• Task brief: Exactly as given, transcribe each entry that follows.
START Data extracts
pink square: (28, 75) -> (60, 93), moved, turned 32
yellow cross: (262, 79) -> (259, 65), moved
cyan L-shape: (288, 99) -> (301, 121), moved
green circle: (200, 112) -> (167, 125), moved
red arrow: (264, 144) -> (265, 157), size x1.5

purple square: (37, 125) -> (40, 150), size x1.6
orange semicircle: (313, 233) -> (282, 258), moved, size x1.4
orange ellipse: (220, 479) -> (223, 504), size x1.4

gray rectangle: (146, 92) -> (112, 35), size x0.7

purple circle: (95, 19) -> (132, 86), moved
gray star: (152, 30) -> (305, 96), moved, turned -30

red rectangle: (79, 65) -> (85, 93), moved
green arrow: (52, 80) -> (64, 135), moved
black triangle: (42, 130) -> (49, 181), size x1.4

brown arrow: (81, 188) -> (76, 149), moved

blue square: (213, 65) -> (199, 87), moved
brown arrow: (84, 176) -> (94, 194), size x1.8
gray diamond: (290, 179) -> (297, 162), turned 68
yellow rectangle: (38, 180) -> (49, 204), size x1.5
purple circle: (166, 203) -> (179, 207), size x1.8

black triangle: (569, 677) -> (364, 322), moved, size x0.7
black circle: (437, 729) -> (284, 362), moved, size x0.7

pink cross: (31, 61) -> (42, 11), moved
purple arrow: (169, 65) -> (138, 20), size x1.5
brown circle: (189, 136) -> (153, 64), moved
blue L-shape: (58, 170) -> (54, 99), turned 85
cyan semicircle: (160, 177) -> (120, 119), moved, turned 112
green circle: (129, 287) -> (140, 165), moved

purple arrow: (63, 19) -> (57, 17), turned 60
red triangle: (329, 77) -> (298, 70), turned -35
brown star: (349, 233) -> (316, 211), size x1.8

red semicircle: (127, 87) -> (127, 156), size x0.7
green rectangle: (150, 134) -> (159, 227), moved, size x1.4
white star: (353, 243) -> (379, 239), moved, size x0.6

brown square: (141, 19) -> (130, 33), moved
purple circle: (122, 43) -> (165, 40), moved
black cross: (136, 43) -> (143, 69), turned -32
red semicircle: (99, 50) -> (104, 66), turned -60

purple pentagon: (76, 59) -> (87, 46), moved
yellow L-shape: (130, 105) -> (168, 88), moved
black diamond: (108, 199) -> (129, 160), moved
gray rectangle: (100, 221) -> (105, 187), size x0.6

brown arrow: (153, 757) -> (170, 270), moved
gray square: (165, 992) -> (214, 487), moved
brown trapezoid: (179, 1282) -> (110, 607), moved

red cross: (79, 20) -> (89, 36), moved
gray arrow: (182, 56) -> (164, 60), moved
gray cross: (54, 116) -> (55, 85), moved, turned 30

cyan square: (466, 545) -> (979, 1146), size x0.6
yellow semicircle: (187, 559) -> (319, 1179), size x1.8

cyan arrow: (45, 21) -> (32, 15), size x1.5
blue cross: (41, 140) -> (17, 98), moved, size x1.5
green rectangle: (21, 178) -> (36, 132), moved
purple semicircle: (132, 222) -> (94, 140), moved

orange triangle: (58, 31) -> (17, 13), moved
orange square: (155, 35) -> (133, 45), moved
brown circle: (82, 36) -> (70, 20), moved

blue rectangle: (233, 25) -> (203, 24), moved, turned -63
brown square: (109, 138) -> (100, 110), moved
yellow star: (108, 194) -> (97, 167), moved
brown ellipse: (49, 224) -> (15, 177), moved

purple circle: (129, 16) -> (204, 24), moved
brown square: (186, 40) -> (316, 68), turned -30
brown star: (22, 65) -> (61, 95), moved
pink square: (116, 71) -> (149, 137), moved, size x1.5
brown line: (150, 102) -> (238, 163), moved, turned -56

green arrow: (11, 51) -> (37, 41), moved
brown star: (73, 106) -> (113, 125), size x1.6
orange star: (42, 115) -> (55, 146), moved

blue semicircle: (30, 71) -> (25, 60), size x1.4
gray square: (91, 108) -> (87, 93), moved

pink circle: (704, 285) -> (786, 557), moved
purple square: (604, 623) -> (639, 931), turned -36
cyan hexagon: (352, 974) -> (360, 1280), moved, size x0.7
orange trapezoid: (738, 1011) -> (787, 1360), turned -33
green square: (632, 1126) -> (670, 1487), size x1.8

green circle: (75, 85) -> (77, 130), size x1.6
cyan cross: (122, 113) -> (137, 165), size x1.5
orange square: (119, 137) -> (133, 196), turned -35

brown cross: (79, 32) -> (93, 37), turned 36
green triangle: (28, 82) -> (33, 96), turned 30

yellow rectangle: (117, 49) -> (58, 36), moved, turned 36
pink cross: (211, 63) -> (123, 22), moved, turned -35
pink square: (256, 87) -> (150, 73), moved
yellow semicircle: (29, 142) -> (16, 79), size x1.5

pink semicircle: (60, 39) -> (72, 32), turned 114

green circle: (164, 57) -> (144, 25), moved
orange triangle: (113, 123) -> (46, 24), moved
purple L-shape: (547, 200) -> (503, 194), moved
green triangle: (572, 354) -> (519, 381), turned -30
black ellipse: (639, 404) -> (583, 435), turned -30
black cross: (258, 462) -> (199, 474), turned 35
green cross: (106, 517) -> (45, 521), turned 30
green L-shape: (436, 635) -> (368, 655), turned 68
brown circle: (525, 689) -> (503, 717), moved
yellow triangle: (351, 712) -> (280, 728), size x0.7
END Data extracts
• Task answer:
pink square: (28, 75) -> (60, 93), moved, turned 32
yellow cross: (262, 79) -> (259, 65), moved
cyan L-shape: (288, 99) -> (301, 121), moved
green circle: (200, 112) -> (167, 125), moved
red arrow: (264, 144) -> (265, 157), size x1.5

purple square: (37, 125) -> (40, 150), size x1.6
orange semicircle: (313, 233) -> (282, 258), moved, size x1.4
orange ellipse: (220, 479) -> (223, 504), size x1.4

gray rectangle: (146, 92) -> (112, 35), size x0.7

purple circle: (95, 19) -> (132, 86), moved
gray star: (152, 30) -> (305, 96), moved, turned -30

red rectangle: (79, 65) -> (85, 93), moved
green arrow: (52, 80) -> (64, 135), moved
black triangle: (42, 130) -> (49, 181), size x1.4

brown arrow: (81, 188) -> (76, 149), moved

blue square: (213, 65) -> (199, 87), moved
brown arrow: (84, 176) -> (94, 194), size x1.8
gray diamond: (290, 179) -> (297, 162), turned 68
yellow rectangle: (38, 180) -> (49, 204), size x1.5
purple circle: (166, 203) -> (179, 207), size x1.8

black triangle: (569, 677) -> (364, 322), moved, size x0.7
black circle: (437, 729) -> (284, 362), moved, size x0.7

pink cross: (31, 61) -> (42, 11), moved
purple arrow: (169, 65) -> (138, 20), size x1.5
brown circle: (189, 136) -> (153, 64), moved
blue L-shape: (58, 170) -> (54, 99), turned 85
cyan semicircle: (160, 177) -> (120, 119), moved, turned 112
green circle: (129, 287) -> (140, 165), moved

purple arrow: (63, 19) -> (57, 17), turned 60
red triangle: (329, 77) -> (298, 70), turned -35
brown star: (349, 233) -> (316, 211), size x1.8

red semicircle: (127, 87) -> (127, 156), size x0.7
green rectangle: (150, 134) -> (159, 227), moved, size x1.4
white star: (353, 243) -> (379, 239), moved, size x0.6

brown square: (141, 19) -> (130, 33), moved
purple circle: (122, 43) -> (165, 40), moved
black cross: (136, 43) -> (143, 69), turned -32
red semicircle: (99, 50) -> (104, 66), turned -60

purple pentagon: (76, 59) -> (87, 46), moved
yellow L-shape: (130, 105) -> (168, 88), moved
black diamond: (108, 199) -> (129, 160), moved
gray rectangle: (100, 221) -> (105, 187), size x0.6

brown arrow: (153, 757) -> (170, 270), moved
gray square: (165, 992) -> (214, 487), moved
brown trapezoid: (179, 1282) -> (110, 607), moved

red cross: (79, 20) -> (89, 36), moved
gray arrow: (182, 56) -> (164, 60), moved
gray cross: (54, 116) -> (55, 85), moved, turned 30

cyan square: (466, 545) -> (979, 1146), size x0.6
yellow semicircle: (187, 559) -> (319, 1179), size x1.8

cyan arrow: (45, 21) -> (32, 15), size x1.5
blue cross: (41, 140) -> (17, 98), moved, size x1.5
green rectangle: (21, 178) -> (36, 132), moved
purple semicircle: (132, 222) -> (94, 140), moved

orange triangle: (58, 31) -> (17, 13), moved
orange square: (155, 35) -> (133, 45), moved
brown circle: (82, 36) -> (70, 20), moved

blue rectangle: (233, 25) -> (203, 24), moved, turned -63
brown square: (109, 138) -> (100, 110), moved
yellow star: (108, 194) -> (97, 167), moved
brown ellipse: (49, 224) -> (15, 177), moved

purple circle: (129, 16) -> (204, 24), moved
brown square: (186, 40) -> (316, 68), turned -30
brown star: (22, 65) -> (61, 95), moved
pink square: (116, 71) -> (149, 137), moved, size x1.5
brown line: (150, 102) -> (238, 163), moved, turned -56

green arrow: (11, 51) -> (37, 41), moved
brown star: (73, 106) -> (113, 125), size x1.6
orange star: (42, 115) -> (55, 146), moved

blue semicircle: (30, 71) -> (25, 60), size x1.4
gray square: (91, 108) -> (87, 93), moved

pink circle: (704, 285) -> (786, 557), moved
purple square: (604, 623) -> (639, 931), turned -36
cyan hexagon: (352, 974) -> (360, 1280), moved, size x0.7
orange trapezoid: (738, 1011) -> (787, 1360), turned -33
green square: (632, 1126) -> (670, 1487), size x1.8

green circle: (75, 85) -> (77, 130), size x1.6
cyan cross: (122, 113) -> (137, 165), size x1.5
orange square: (119, 137) -> (133, 196), turned -35

brown cross: (79, 32) -> (93, 37), turned 36
green triangle: (28, 82) -> (33, 96), turned 30

yellow rectangle: (117, 49) -> (58, 36), moved, turned 36
pink cross: (211, 63) -> (123, 22), moved, turned -35
pink square: (256, 87) -> (150, 73), moved
yellow semicircle: (29, 142) -> (16, 79), size x1.5

pink semicircle: (60, 39) -> (72, 32), turned 114

green circle: (164, 57) -> (144, 25), moved
orange triangle: (113, 123) -> (46, 24), moved
purple L-shape: (547, 200) -> (503, 194), moved
green triangle: (572, 354) -> (519, 381), turned -30
black ellipse: (639, 404) -> (583, 435), turned -30
black cross: (258, 462) -> (199, 474), turned 35
green cross: (106, 517) -> (45, 521), turned 30
green L-shape: (436, 635) -> (368, 655), turned 68
brown circle: (525, 689) -> (503, 717), moved
yellow triangle: (351, 712) -> (280, 728), size x0.7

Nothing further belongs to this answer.